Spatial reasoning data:

=== Section Start ===

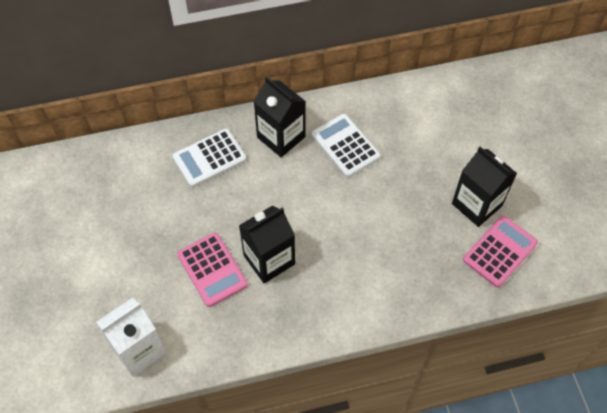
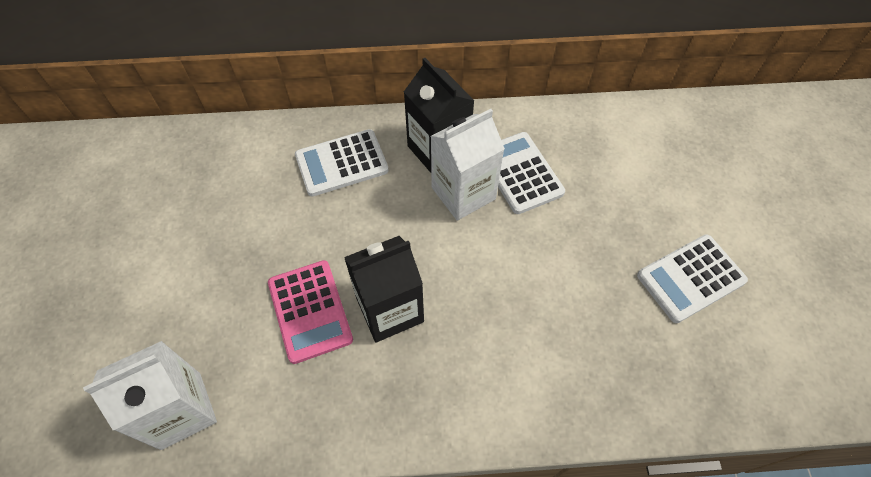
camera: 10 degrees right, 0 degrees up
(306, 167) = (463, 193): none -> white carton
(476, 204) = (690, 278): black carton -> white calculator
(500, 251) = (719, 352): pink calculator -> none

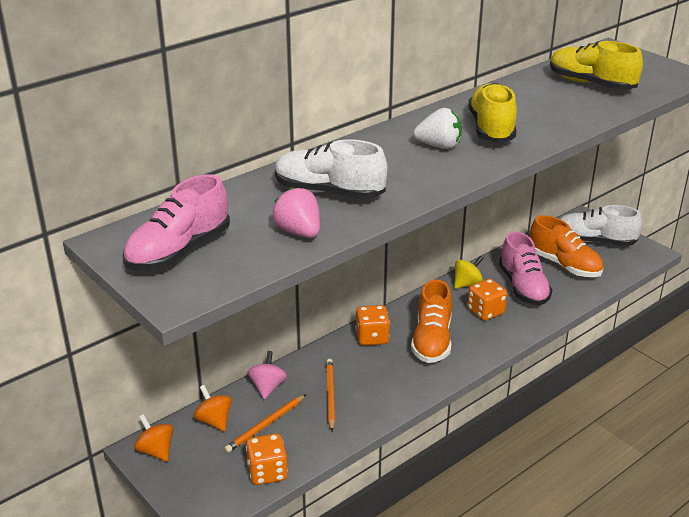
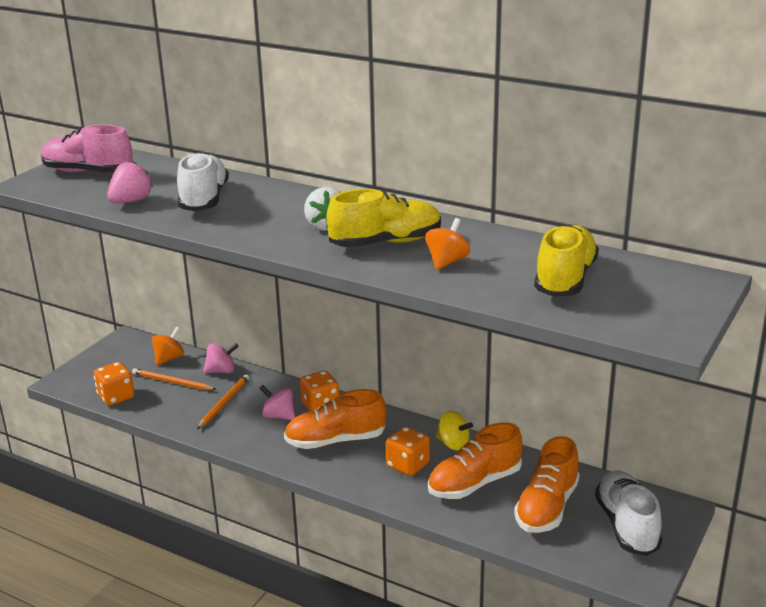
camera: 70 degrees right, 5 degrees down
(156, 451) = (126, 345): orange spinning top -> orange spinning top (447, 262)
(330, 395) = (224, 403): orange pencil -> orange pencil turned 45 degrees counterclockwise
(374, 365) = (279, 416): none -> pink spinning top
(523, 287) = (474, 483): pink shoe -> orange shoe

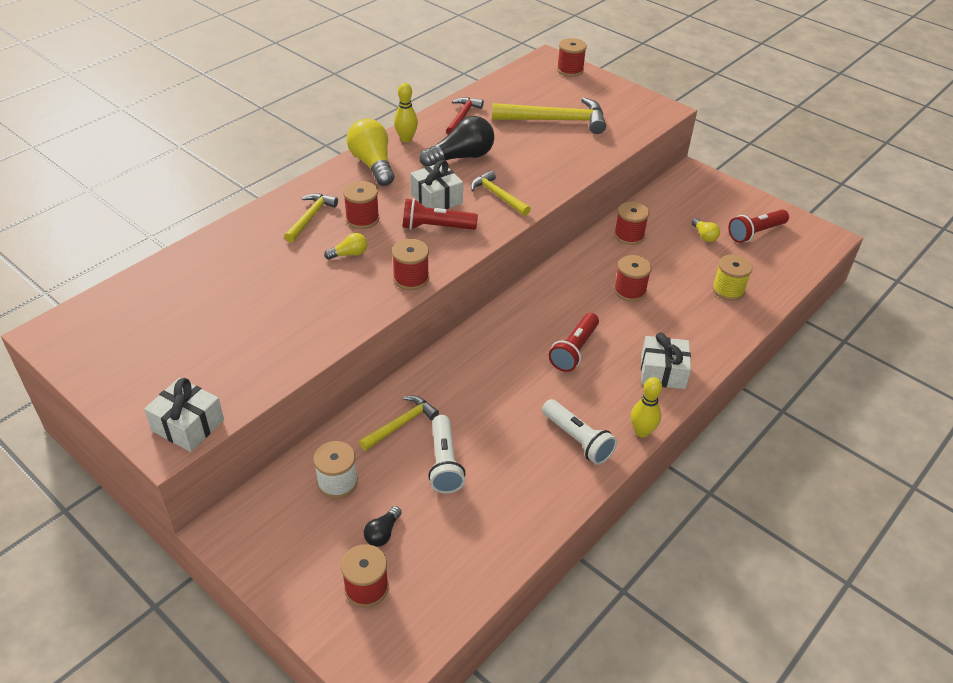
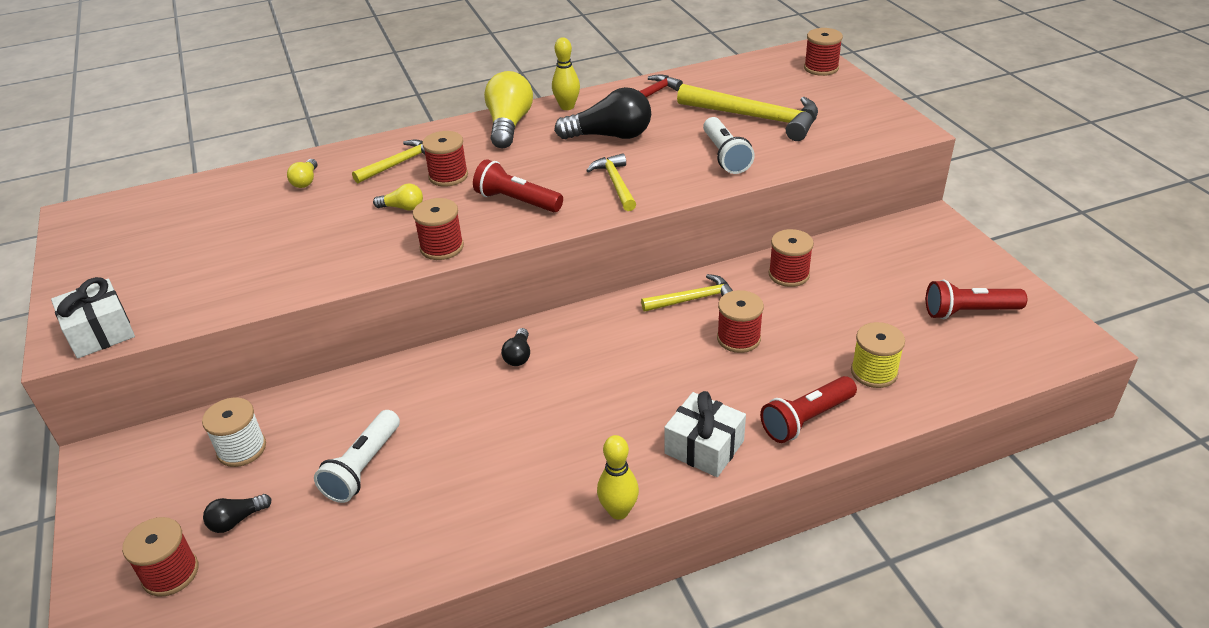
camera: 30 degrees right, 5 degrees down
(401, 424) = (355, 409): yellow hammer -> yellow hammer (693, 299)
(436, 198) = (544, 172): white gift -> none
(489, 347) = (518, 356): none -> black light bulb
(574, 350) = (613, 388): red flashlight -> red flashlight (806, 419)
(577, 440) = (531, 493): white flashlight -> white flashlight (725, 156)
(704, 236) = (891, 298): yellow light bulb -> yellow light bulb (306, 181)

=== Section End ===

**BRIEF**.
In the records above, find the line that contains "(374, 365) = (279, 416): none", then write it out along with every line after it, exactly, through the last one. Leave the pictures out.

**TASK ANSWER**.
(374, 365) = (279, 416): none -> pink spinning top
(523, 287) = (474, 483): pink shoe -> orange shoe

camera: 30 degrees right, 5 degrees down
(401, 424) = (355, 409): yellow hammer -> yellow hammer (693, 299)
(436, 198) = (544, 172): white gift -> none
(489, 347) = (518, 356): none -> black light bulb
(574, 350) = (613, 388): red flashlight -> red flashlight (806, 419)
(577, 440) = (531, 493): white flashlight -> white flashlight (725, 156)
(704, 236) = (891, 298): yellow light bulb -> yellow light bulb (306, 181)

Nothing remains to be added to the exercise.